→ **WHAT TO WORK ON**
For each entry that follows, produce an exact copy.

RECORD EXCERPTS below:

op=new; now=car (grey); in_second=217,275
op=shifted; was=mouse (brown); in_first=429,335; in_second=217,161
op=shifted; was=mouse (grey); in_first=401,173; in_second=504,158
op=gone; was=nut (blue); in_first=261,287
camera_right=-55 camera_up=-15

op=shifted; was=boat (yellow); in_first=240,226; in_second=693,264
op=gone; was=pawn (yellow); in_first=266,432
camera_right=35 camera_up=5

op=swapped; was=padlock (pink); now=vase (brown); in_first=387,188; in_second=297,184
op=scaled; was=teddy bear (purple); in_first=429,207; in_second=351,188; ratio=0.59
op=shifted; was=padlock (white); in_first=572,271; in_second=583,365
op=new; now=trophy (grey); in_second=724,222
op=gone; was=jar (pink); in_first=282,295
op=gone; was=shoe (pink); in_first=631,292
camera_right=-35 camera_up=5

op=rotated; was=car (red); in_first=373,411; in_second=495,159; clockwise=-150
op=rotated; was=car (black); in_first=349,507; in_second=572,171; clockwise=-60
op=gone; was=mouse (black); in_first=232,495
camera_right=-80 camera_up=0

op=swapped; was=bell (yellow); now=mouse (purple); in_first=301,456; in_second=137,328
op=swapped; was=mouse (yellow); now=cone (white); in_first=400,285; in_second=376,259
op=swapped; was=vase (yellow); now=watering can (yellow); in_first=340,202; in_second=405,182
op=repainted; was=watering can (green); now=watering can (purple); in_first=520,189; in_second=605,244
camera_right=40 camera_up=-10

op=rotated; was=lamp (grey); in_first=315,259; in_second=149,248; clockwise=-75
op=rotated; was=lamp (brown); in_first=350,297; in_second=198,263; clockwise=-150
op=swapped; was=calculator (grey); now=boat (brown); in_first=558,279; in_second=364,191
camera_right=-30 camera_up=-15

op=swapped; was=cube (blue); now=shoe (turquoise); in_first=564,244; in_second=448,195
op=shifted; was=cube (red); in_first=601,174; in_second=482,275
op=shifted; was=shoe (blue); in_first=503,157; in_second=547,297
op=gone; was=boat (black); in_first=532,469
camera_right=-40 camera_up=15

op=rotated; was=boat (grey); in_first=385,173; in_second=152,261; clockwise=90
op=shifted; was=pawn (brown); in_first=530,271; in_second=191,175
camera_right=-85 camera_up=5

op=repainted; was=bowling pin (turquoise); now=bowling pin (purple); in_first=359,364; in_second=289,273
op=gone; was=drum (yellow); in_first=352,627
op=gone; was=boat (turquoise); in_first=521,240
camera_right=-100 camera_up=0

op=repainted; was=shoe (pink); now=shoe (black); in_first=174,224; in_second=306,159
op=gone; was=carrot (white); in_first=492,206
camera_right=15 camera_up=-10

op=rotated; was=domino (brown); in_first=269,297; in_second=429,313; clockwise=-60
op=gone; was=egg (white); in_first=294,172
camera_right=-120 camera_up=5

End of RECORD EXCERPTS.

→ **RESPONSE AREA**
op=new; now=car (grey); in_second=217,275
op=shifted; was=mouse (brown); in_first=429,335; in_second=217,161
op=shifted; was=mouse (grey); in_first=401,173; in_second=504,158
op=gone; was=nut (blue); in_first=261,287
camera_right=-55 camera_up=-15

op=shifted; was=boat (yellow); in_first=240,226; in_second=693,264
op=gone; was=pawn (yellow); in_first=266,432
camera_right=35 camera_up=5

op=swapped; was=padlock (pink); now=vase (brown); in_first=387,188; in_second=297,184
op=scaled; was=teddy bear (purple); in_first=429,207; in_second=351,188; ratio=0.59
op=shifted; was=padlock (white); in_first=572,271; in_second=583,365
op=new; now=trophy (grey); in_second=724,222
op=gone; was=jar (pink); in_first=282,295
op=gone; was=shoe (pink); in_first=631,292
camera_right=-35 camera_up=5

op=rotated; was=car (red); in_first=373,411; in_second=495,159; clockwise=-150
op=rotated; was=car (black); in_first=349,507; in_second=572,171; clockwise=-60
op=gone; was=mouse (black); in_first=232,495
camera_right=-80 camera_up=0

op=swapped; was=bell (yellow); now=mouse (purple); in_first=301,456; in_second=137,328
op=swapped; was=mouse (yellow); now=cone (white); in_first=400,285; in_second=376,259
op=swapped; was=vase (yellow); now=watering can (yellow); in_first=340,202; in_second=405,182
op=repainted; was=watering can (green); now=watering can (purple); in_first=520,189; in_second=605,244
camera_right=40 camera_up=-10

op=rotated; was=lamp (grey); in_first=315,259; in_second=149,248; clockwise=-75
op=rotated; was=lamp (brown); in_first=350,297; in_second=198,263; clockwise=-150
op=swapped; was=calculator (grey); now=boat (brown); in_first=558,279; in_second=364,191
camera_right=-30 camera_up=-15

op=swapped; was=cube (blue); now=shoe (turquoise); in_first=564,244; in_second=448,195
op=shifted; was=cube (red); in_first=601,174; in_second=482,275
op=shifted; was=shoe (blue); in_first=503,157; in_second=547,297
op=gone; was=boat (black); in_first=532,469
camera_right=-40 camera_up=15

op=rotated; was=boat (grey); in_first=385,173; in_second=152,261; clockwise=90
op=shifted; was=pawn (brown); in_first=530,271; in_second=191,175
camera_right=-85 camera_up=5

op=repainted; was=bowling pin (turquoise); now=bowling pin (purple); in_first=359,364; in_second=289,273
op=gone; was=drum (yellow); in_first=352,627
op=gone; was=boat (turquoise); in_first=521,240
camera_right=-100 camera_up=0

op=repainted; was=shoe (pink); now=shoe (black); in_first=174,224; in_second=306,159
op=gone; was=carrot (white); in_first=492,206
camera_right=15 camera_up=-10

op=rotated; was=domino (brown); in_first=269,297; in_second=429,313; clockwise=-60
op=gone; was=egg (white); in_first=294,172
camera_right=-120 camera_up=5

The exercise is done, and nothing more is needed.